> **PROBLEM**
Write out every line below with no difference at all.
━━━━━ GIVEN DATA
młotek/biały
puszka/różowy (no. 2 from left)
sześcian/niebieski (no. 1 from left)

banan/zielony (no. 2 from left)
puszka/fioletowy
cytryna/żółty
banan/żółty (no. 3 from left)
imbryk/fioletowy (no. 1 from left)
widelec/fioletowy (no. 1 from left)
━━━━━━━━━━
> **SOLUTION TO THIS PROBLEM**
młotek/biały
puszka/różowy (no. 2 from left)
sześcian/niebieski (no. 1 from left)

banan/zielony (no. 2 from left)
puszka/fioletowy
cytryna/żółty
banan/żółty (no. 3 from left)
imbryk/fioletowy (no. 1 from left)
widelec/fioletowy (no. 1 from left)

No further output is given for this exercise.